Goal of the exercise — Can you copy the data below word for word, from its first line up to and including the line with "9: (168, 333)", leaving the pictures out of your answer?

Input data —
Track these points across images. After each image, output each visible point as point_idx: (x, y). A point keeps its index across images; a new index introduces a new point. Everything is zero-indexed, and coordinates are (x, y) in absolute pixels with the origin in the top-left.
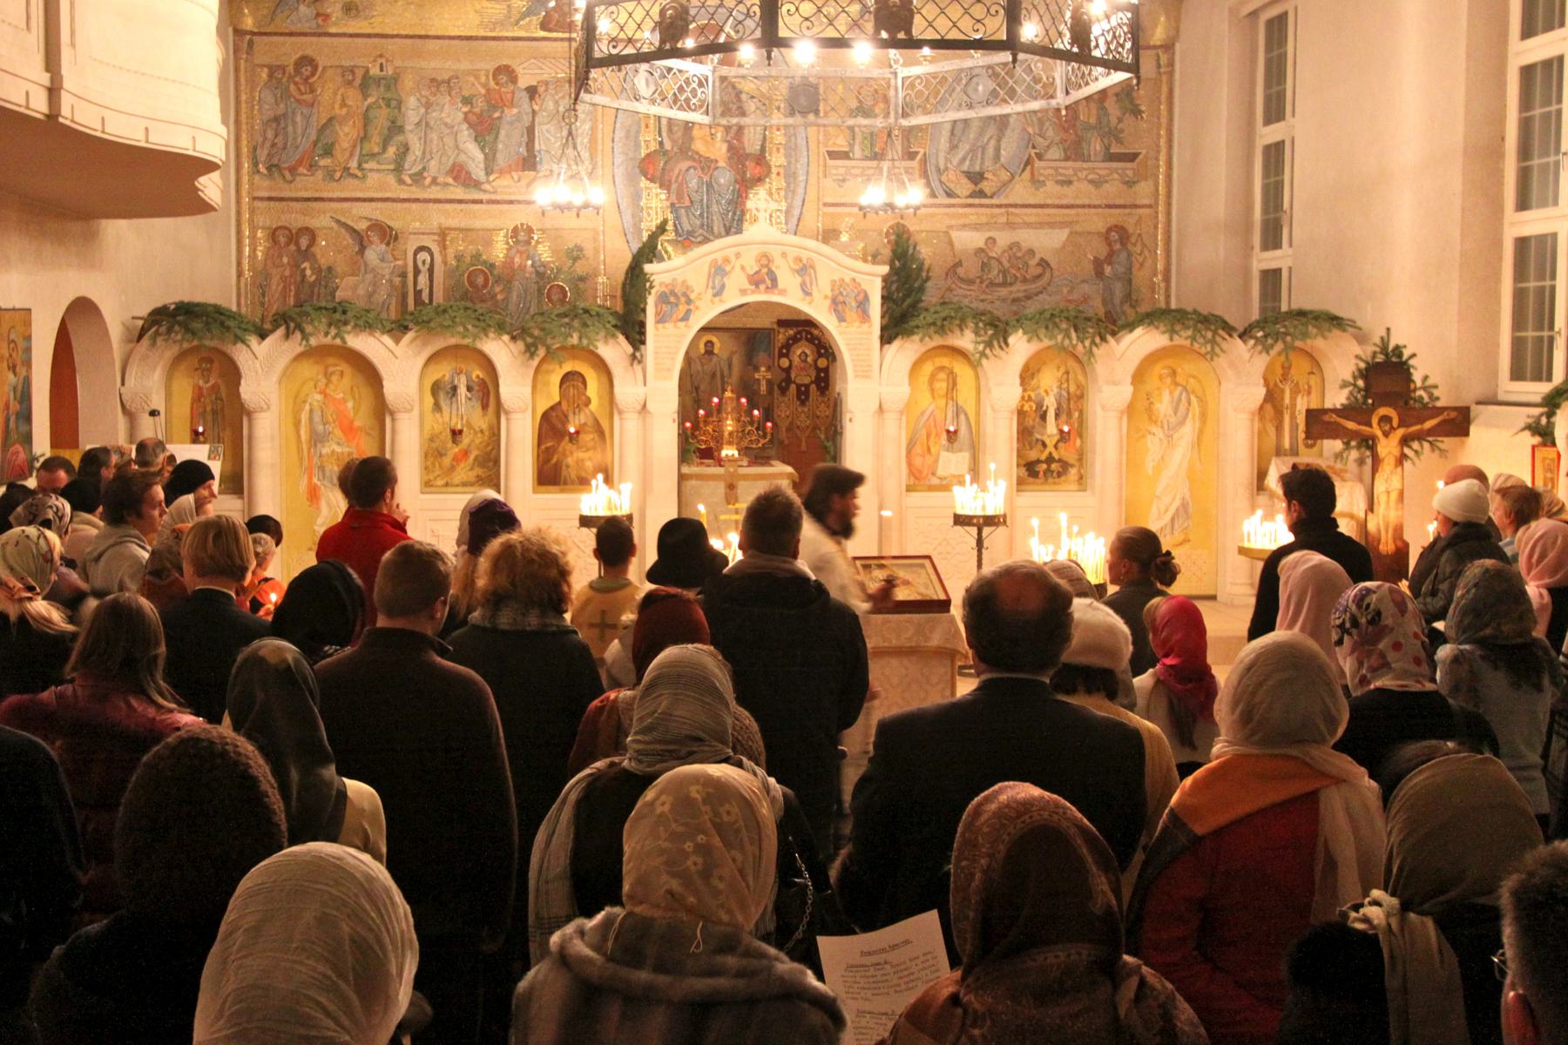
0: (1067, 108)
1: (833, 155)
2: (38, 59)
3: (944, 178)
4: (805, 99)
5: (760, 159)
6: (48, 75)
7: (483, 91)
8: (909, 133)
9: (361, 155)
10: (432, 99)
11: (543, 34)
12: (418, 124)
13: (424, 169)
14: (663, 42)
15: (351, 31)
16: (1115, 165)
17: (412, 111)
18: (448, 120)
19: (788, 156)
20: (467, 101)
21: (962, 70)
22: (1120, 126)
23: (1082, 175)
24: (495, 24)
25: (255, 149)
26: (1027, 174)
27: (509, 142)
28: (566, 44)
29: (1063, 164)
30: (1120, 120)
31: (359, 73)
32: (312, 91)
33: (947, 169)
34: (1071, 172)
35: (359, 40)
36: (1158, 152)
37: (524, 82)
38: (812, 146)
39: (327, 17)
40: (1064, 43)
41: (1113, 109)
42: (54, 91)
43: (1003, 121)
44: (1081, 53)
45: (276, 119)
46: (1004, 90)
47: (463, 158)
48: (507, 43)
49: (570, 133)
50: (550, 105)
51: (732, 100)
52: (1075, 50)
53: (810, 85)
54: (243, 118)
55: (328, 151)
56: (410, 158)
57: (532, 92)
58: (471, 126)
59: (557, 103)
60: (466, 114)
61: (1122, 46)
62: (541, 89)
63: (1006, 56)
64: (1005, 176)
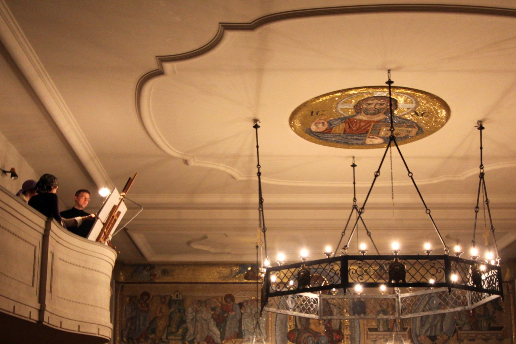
0: (472, 310)
1: (371, 330)
2: (36, 298)
3: (419, 339)
4: (360, 307)
5: (339, 332)
6: (39, 305)
7: (220, 305)
8: (402, 320)
9: (168, 333)
10: (198, 309)
11: (245, 281)
12: (192, 319)
13: (194, 338)
14: (299, 286)
15: (165, 281)
16: (492, 332)
17: (190, 313)
18: (205, 318)
19: (351, 330)
20: (213, 309)
21: (426, 295)
22: (494, 315)
23: (479, 336)
24: (225, 277)
25: (122, 331)
26: (455, 336)
27: (231, 327)
28: (256, 285)
29: (471, 332)
30: (494, 313)
31: (168, 298)
32: (148, 306)
33: (420, 335)
34: (474, 335)
35: (168, 285)
36: (512, 326)
37: (237, 301)
38: (362, 326)
39: (155, 275)
40: (470, 283)
41: (491, 309)
42: (41, 311)
43: (443, 315)
44: (477, 287)
45: (132, 318)
46: (444, 303)
47: (211, 333)
48: (230, 285)
49: (258, 323)
50: (249, 310)
51: (326, 309)
52: (475, 286)
53: (361, 302)
54: (118, 318)
55: (154, 332)
56: (188, 334)
57: (241, 305)
58: (215, 320)
59: (251, 310)
60: (213, 315)
61: (495, 284)
62: (245, 304)
63: (446, 289)
64: (445, 337)
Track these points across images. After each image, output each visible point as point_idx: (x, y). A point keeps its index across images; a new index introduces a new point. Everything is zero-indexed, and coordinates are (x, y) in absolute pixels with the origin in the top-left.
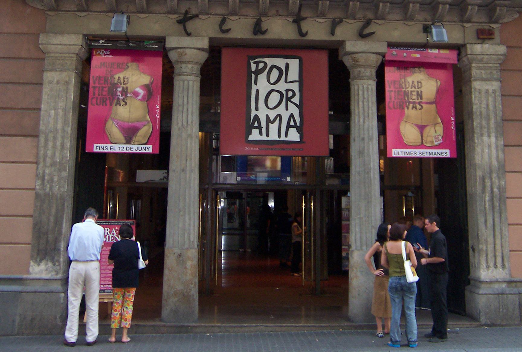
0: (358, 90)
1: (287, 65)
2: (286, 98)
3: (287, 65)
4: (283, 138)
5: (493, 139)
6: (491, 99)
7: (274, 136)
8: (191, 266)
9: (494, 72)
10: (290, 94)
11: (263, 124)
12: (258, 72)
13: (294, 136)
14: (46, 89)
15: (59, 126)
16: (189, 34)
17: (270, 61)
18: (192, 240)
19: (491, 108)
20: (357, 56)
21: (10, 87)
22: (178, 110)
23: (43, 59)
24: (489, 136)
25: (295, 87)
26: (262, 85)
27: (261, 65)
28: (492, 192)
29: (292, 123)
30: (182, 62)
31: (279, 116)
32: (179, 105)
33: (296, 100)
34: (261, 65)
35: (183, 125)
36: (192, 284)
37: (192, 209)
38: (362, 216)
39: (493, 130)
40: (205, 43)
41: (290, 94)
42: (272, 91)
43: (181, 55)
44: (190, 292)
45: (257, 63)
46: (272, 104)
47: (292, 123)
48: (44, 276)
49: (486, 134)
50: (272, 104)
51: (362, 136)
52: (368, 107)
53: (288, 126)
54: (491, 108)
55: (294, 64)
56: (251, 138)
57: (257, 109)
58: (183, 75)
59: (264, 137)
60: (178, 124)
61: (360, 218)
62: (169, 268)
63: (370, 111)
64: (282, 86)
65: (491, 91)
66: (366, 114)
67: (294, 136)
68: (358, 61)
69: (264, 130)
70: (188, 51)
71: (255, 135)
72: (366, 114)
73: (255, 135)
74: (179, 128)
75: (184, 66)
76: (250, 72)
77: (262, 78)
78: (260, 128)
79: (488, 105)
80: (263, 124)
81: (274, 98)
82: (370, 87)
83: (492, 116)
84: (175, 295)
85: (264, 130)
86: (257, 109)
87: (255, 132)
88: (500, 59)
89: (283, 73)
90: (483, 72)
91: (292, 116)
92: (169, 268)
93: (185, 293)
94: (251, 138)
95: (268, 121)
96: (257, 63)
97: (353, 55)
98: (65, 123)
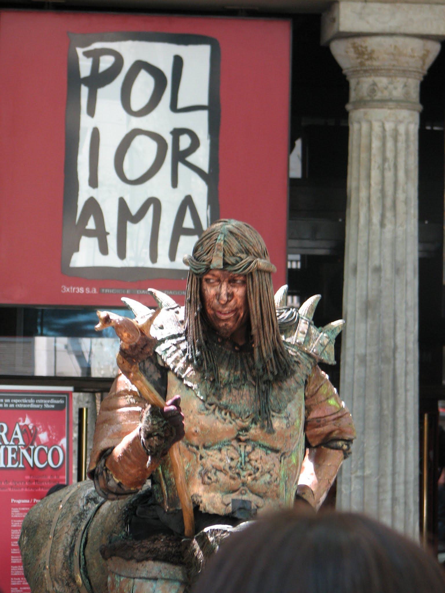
0: (370, 135)
2: (175, 153)
3: (178, 62)
10: (185, 142)
12: (99, 80)
17: (131, 51)
20: (371, 43)
25: (199, 123)
29: (188, 223)
33: (201, 158)
38: (368, 472)
41: (185, 142)
47: (188, 223)
52: (396, 183)
55: (198, 60)
57: (94, 182)
61: (363, 478)
64: (162, 120)
66: (389, 202)
68: (371, 58)
72: (389, 202)
77: (109, 96)
78: (101, 234)
86: (94, 182)
95: (125, 215)
96: (95, 56)
97: (358, 41)
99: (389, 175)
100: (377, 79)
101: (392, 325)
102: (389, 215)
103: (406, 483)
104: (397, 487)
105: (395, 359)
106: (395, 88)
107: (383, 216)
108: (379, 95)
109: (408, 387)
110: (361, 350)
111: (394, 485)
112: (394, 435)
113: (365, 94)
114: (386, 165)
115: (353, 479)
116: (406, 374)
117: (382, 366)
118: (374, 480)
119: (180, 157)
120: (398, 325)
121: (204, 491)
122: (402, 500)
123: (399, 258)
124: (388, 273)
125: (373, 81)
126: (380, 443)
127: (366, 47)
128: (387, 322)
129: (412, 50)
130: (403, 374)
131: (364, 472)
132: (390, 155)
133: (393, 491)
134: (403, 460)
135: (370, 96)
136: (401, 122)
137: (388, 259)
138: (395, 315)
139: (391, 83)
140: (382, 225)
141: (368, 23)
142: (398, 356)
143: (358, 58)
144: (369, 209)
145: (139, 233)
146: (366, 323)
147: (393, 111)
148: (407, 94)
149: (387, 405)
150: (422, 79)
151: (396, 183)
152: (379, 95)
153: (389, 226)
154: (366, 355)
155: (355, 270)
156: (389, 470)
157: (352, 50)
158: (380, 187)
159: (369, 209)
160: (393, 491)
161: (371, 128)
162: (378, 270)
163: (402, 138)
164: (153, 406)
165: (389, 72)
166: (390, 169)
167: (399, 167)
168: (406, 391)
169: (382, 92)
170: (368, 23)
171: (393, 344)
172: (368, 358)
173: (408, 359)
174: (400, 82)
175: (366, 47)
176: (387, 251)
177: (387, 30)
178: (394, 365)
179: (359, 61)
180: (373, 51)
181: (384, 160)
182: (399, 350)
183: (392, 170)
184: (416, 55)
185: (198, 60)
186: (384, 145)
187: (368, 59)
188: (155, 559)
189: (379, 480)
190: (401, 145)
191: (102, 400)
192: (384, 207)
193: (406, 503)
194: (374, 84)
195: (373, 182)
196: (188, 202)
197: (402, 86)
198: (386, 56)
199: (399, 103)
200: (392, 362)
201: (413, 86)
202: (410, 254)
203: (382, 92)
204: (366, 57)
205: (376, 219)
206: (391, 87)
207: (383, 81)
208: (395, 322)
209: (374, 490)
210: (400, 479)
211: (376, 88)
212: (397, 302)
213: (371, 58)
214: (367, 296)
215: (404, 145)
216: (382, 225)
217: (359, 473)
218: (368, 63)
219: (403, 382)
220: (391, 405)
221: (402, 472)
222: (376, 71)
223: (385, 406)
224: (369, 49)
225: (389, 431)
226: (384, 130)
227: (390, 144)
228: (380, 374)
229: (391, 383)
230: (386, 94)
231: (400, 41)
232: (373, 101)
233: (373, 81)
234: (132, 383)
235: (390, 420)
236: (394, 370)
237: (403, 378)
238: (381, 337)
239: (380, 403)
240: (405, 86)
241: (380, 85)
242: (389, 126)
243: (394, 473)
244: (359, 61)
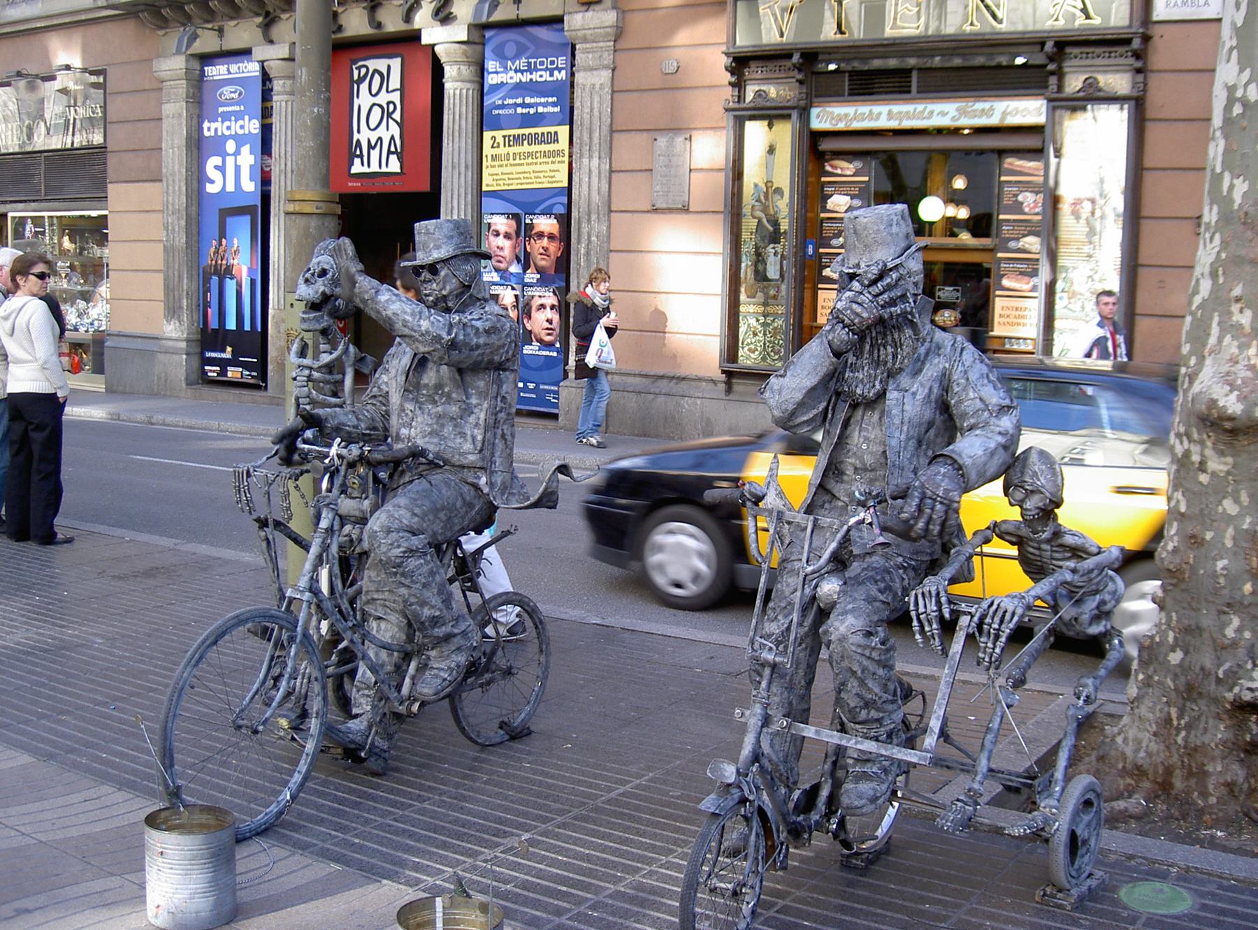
1: (389, 67)
2: (387, 114)
3: (389, 67)
4: (384, 169)
5: (595, 162)
6: (596, 99)
7: (374, 168)
9: (605, 54)
10: (391, 107)
11: (365, 153)
12: (361, 80)
13: (394, 166)
14: (165, 124)
15: (177, 167)
16: (271, 42)
17: (373, 64)
19: (596, 113)
21: (140, 124)
23: (161, 89)
24: (591, 157)
25: (396, 97)
26: (363, 100)
27: (363, 71)
28: (589, 242)
29: (393, 149)
31: (380, 139)
33: (397, 116)
34: (363, 71)
39: (596, 148)
41: (391, 107)
42: (374, 104)
45: (359, 68)
46: (373, 124)
47: (393, 149)
48: (174, 335)
49: (586, 154)
50: (373, 124)
53: (389, 152)
54: (596, 113)
55: (396, 64)
56: (354, 170)
57: (359, 131)
59: (365, 169)
64: (383, 98)
65: (598, 86)
67: (394, 166)
71: (357, 168)
73: (357, 168)
76: (352, 81)
77: (364, 87)
78: (361, 156)
79: (592, 110)
80: (365, 153)
81: (377, 112)
83: (596, 123)
86: (359, 131)
87: (357, 161)
88: (608, 34)
89: (385, 78)
90: (590, 56)
91: (392, 137)
94: (354, 170)
95: (370, 147)
96: (359, 68)
98: (180, 164)
119: (390, 115)
121: (457, 225)
145: (375, 154)
164: (103, 147)
185: (396, 64)
188: (123, 785)
196: (392, 137)
234: (1049, 630)
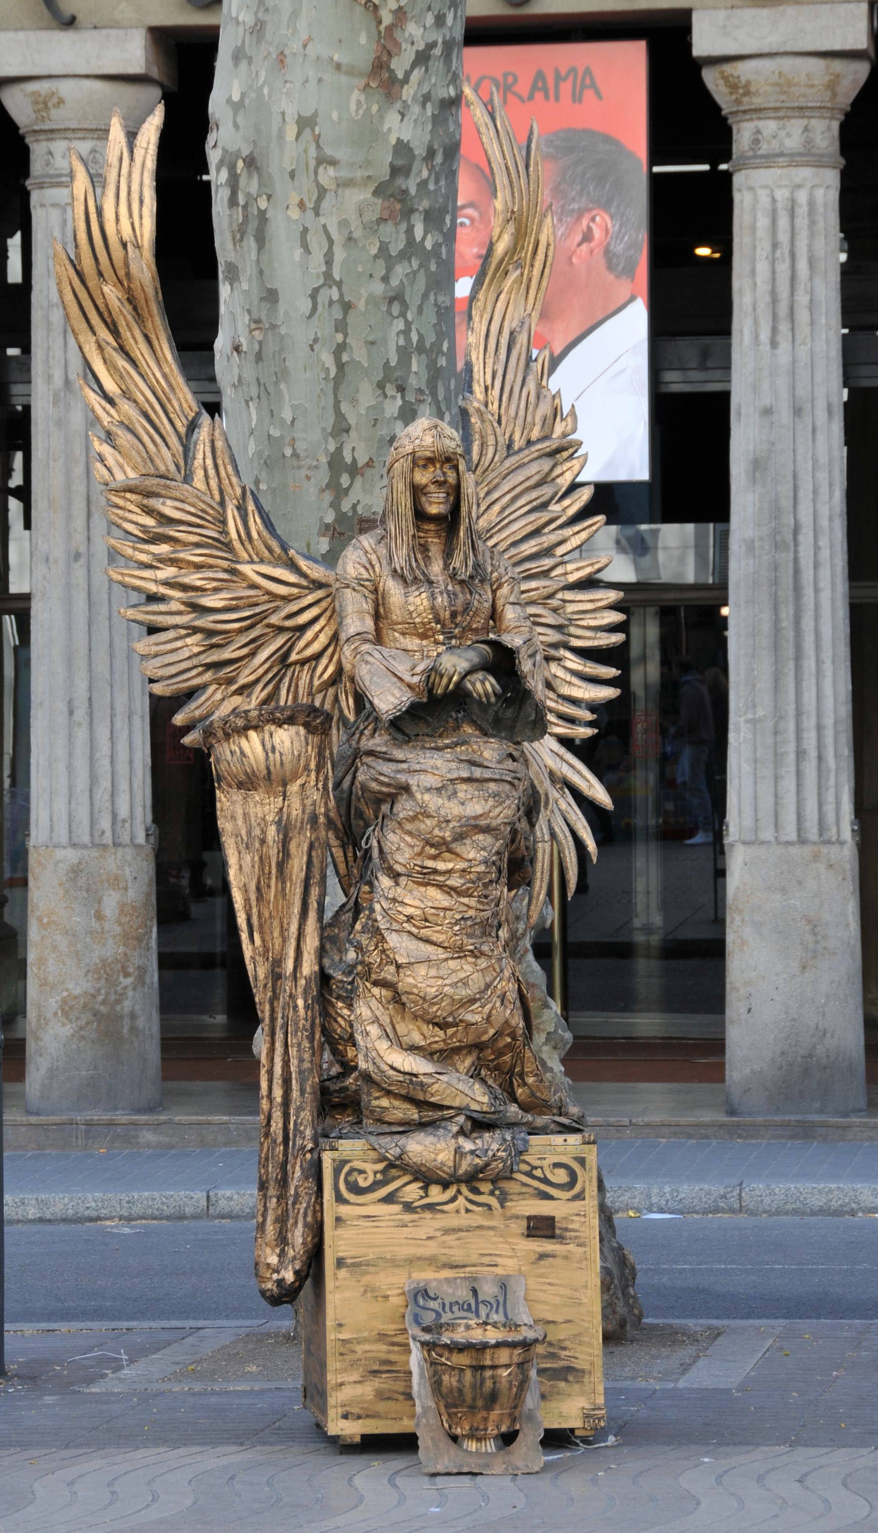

Task result —
Track these points across images. After each image, output each visible point as point_idx: (x, y). A point keeps its index across images; a new index introduces a new point. Everything is zero-indexed, and coordinates are (x, y) in absolute pixels with the origin in the top-left.
0: (1067, 108)
1: (833, 155)
2: (38, 59)
3: (944, 178)
4: (805, 99)
5: (760, 159)
6: (48, 75)
7: (483, 91)
8: (909, 133)
9: (361, 155)
10: (432, 99)
11: (543, 34)
12: (418, 124)
13: (424, 169)
14: (663, 42)
15: (351, 31)
16: (1115, 165)
17: (412, 111)
18: (448, 120)
19: (788, 156)
20: (467, 101)
21: (962, 70)
22: (1120, 126)
23: (1082, 175)
24: (495, 24)
25: (255, 149)
26: (1027, 174)
27: (509, 142)
28: (566, 44)
29: (1063, 164)
30: (1120, 120)
31: (359, 73)
32: (312, 91)
33: (947, 169)
34: (1071, 172)
35: (359, 40)
36: (1158, 152)
37: (524, 82)
38: (812, 146)
39: (327, 17)
40: (1064, 43)
41: (1113, 109)
42: (54, 91)
43: (1003, 121)
44: (1081, 53)
45: (276, 119)
46: (1004, 90)
47: (463, 158)
48: (507, 43)
49: (570, 133)
50: (550, 105)
51: (732, 100)
52: (1075, 50)
53: (810, 85)
54: (243, 118)
55: (328, 151)
56: (410, 158)
57: (532, 92)
58: (471, 126)
59: (557, 103)
60: (466, 114)
61: (1122, 46)
62: (541, 89)
63: (1006, 56)
64: (1005, 176)
0: (472, 310)
1: (371, 330)
2: (36, 298)
3: (419, 339)
4: (360, 307)
5: (339, 332)
6: (39, 305)
7: (220, 305)
8: (402, 320)
9: (168, 333)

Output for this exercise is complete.